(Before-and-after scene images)
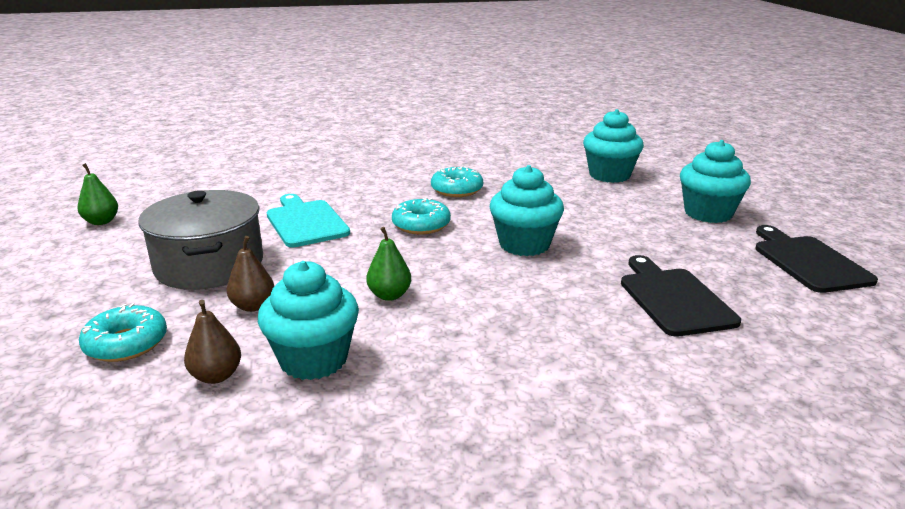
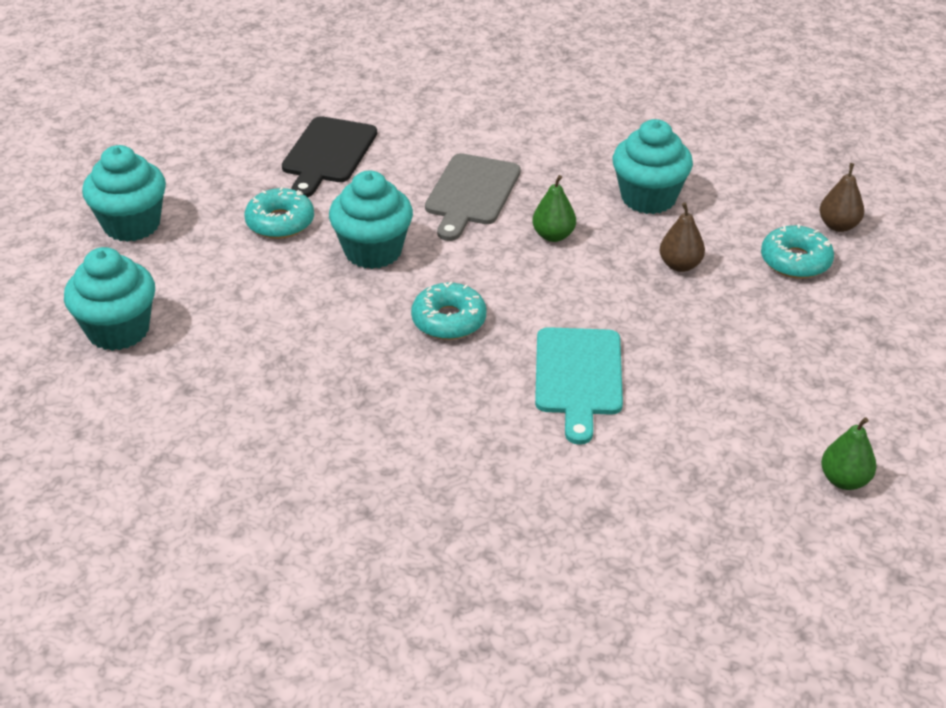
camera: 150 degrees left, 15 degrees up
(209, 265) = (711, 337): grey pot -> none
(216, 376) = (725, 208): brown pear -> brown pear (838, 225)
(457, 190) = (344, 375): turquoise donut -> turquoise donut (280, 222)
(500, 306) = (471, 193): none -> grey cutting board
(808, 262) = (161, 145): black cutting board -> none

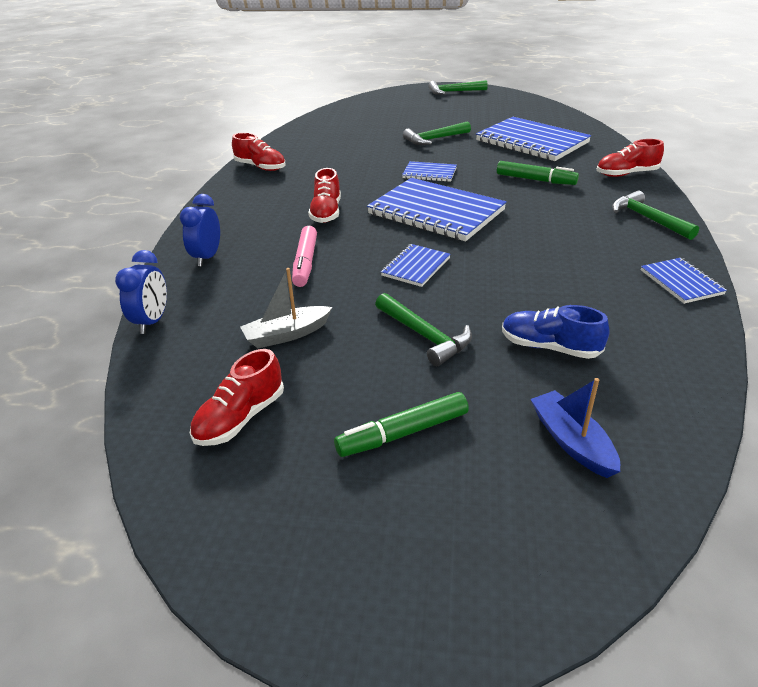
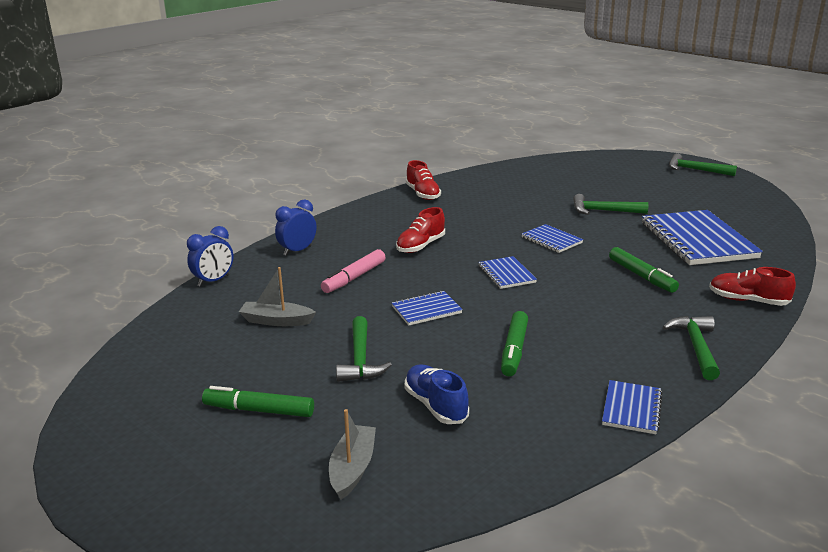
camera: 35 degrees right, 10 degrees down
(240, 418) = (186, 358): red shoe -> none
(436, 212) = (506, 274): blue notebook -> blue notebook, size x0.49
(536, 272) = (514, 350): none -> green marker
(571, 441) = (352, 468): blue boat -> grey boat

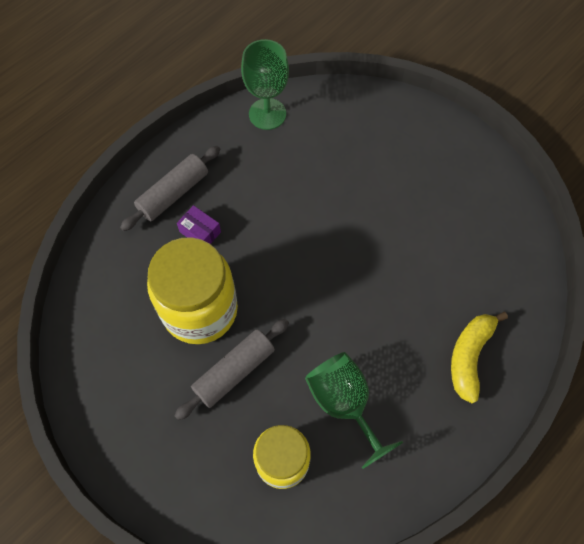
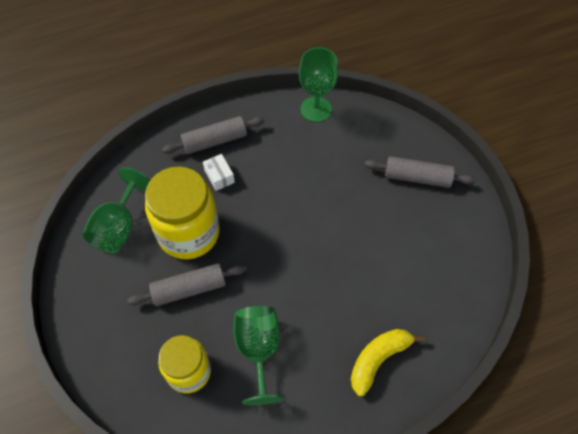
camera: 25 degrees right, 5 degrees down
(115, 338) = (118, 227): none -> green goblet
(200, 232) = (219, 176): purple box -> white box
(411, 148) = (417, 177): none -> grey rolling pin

Aim of the exercise: Give the data again exactly as it stands, apart from the pictures.

Answer box:
camera: 150 degrees left, 15 degrees up
(209, 265) = (711, 337): grey pot -> none
(216, 376) = (725, 208): brown pear -> brown pear (838, 225)
(457, 190) = (344, 375): turquoise donut -> turquoise donut (280, 222)
(500, 306) = (471, 193): none -> grey cutting board
(808, 262) = (161, 145): black cutting board -> none

camera: 35 degrees right, 10 degrees down
(240, 418) = (186, 358): red shoe -> none
(436, 212) = (506, 274): blue notebook -> blue notebook, size x0.49
(536, 272) = (514, 350): none -> green marker
(571, 441) = (352, 468): blue boat -> grey boat

camera: 25 degrees right, 5 degrees down
(115, 338) = (118, 227): none -> green goblet
(200, 232) = (219, 176): purple box -> white box
(411, 148) = (417, 177): none -> grey rolling pin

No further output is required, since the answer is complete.